[[ Material shown open ]]
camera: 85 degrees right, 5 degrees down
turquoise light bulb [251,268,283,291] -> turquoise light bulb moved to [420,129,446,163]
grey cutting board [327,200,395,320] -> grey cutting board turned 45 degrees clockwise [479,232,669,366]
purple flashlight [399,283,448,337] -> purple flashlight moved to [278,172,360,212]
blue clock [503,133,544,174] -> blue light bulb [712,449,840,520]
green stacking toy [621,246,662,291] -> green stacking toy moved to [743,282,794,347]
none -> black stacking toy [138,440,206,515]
[[ Material shown closed ]]
[[ Material shown open ]]
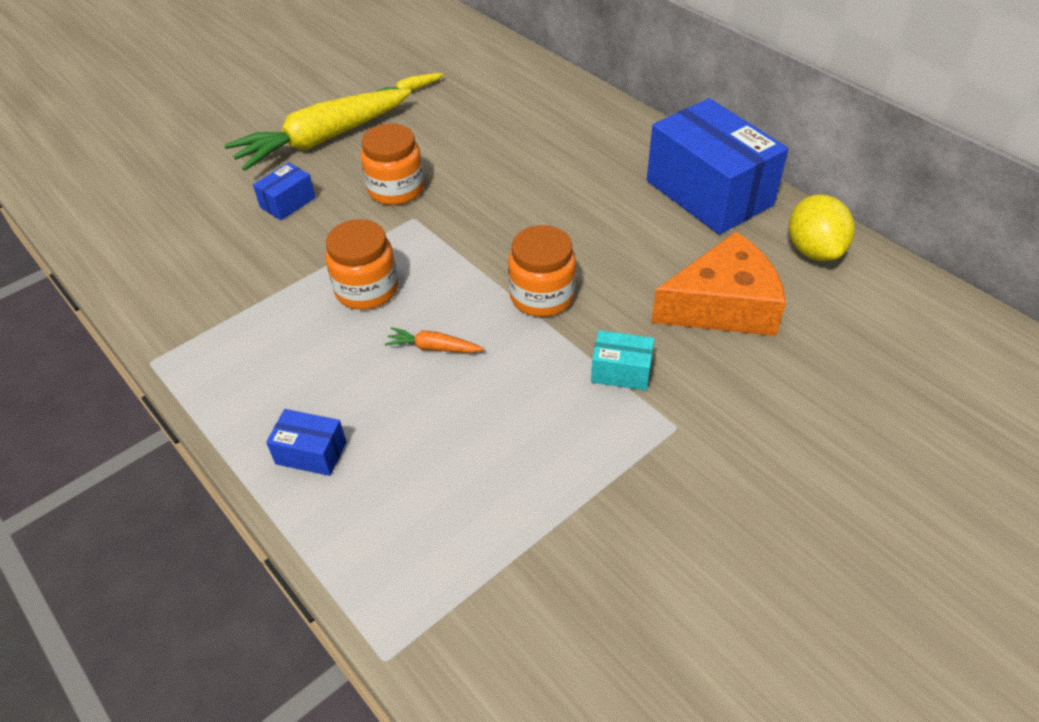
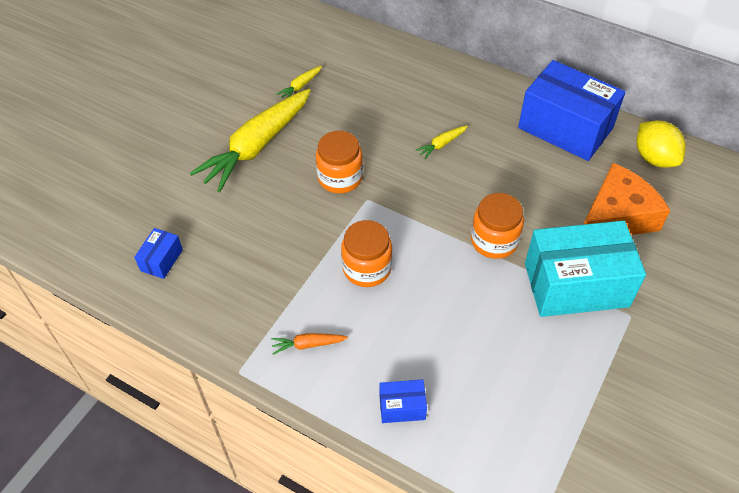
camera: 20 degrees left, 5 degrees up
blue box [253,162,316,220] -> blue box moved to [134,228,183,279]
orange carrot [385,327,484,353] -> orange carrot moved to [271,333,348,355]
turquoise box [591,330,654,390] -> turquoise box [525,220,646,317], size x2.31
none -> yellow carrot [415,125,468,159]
[[ Material shown closed ]]
[[ Material shown open ]]
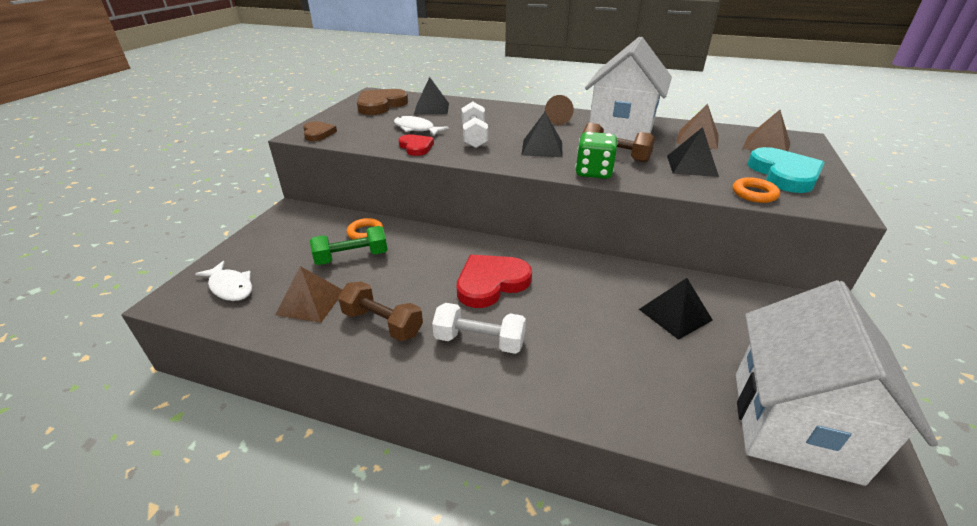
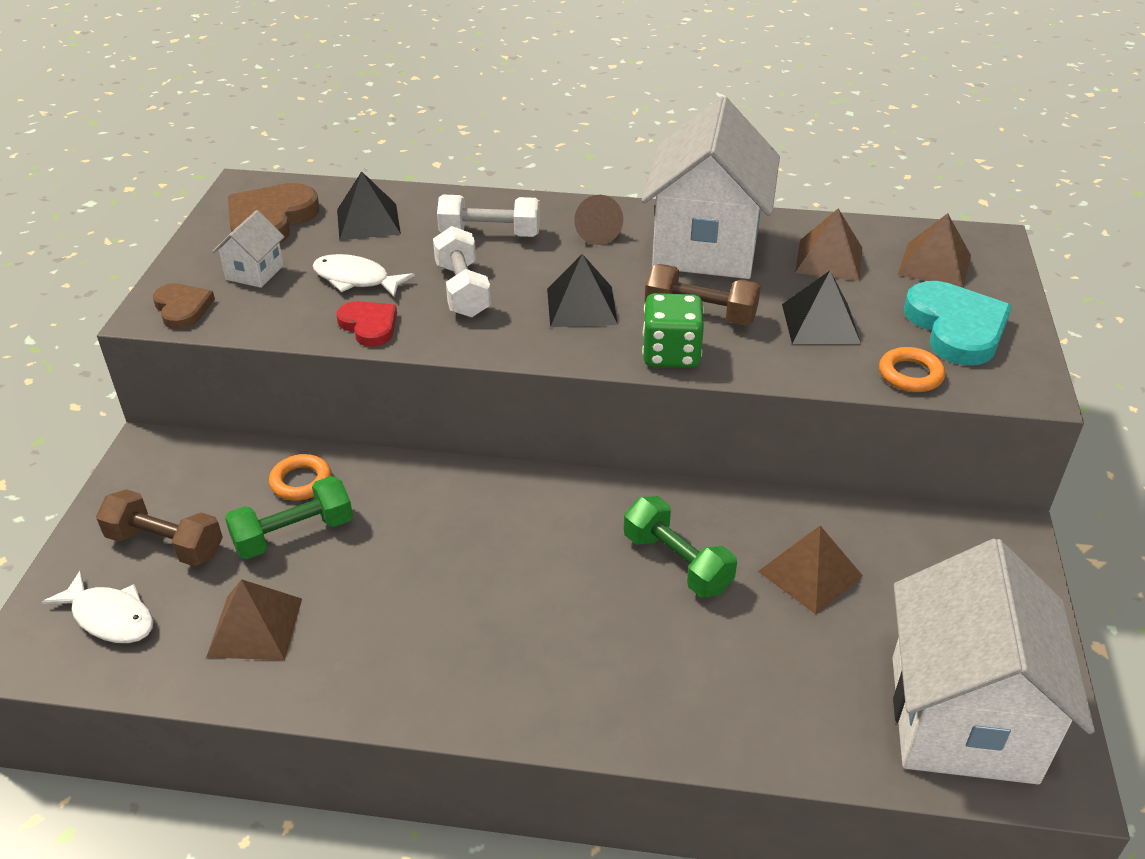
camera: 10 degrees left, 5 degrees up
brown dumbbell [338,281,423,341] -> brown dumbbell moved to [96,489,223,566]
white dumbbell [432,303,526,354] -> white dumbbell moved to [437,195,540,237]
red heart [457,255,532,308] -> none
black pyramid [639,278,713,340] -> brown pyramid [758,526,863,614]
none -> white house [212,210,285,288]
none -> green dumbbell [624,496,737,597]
[[ Material shown closed ]]
Task directions:
Give again exactly, and only, the lines above starting at the one with "camera: 85 degrees right, 5 degrees down" and ending at the one with "blue clock [503,133,544,174]".

Task result:
camera: 85 degrees right, 5 degrees down
turquoise light bulb [251,268,283,291] -> turquoise light bulb moved to [420,129,446,163]
grey cutting board [327,200,395,320] -> grey cutting board turned 45 degrees clockwise [479,232,669,366]
purple flashlight [399,283,448,337] -> purple flashlight moved to [278,172,360,212]
blue clock [503,133,544,174] -> blue light bulb [712,449,840,520]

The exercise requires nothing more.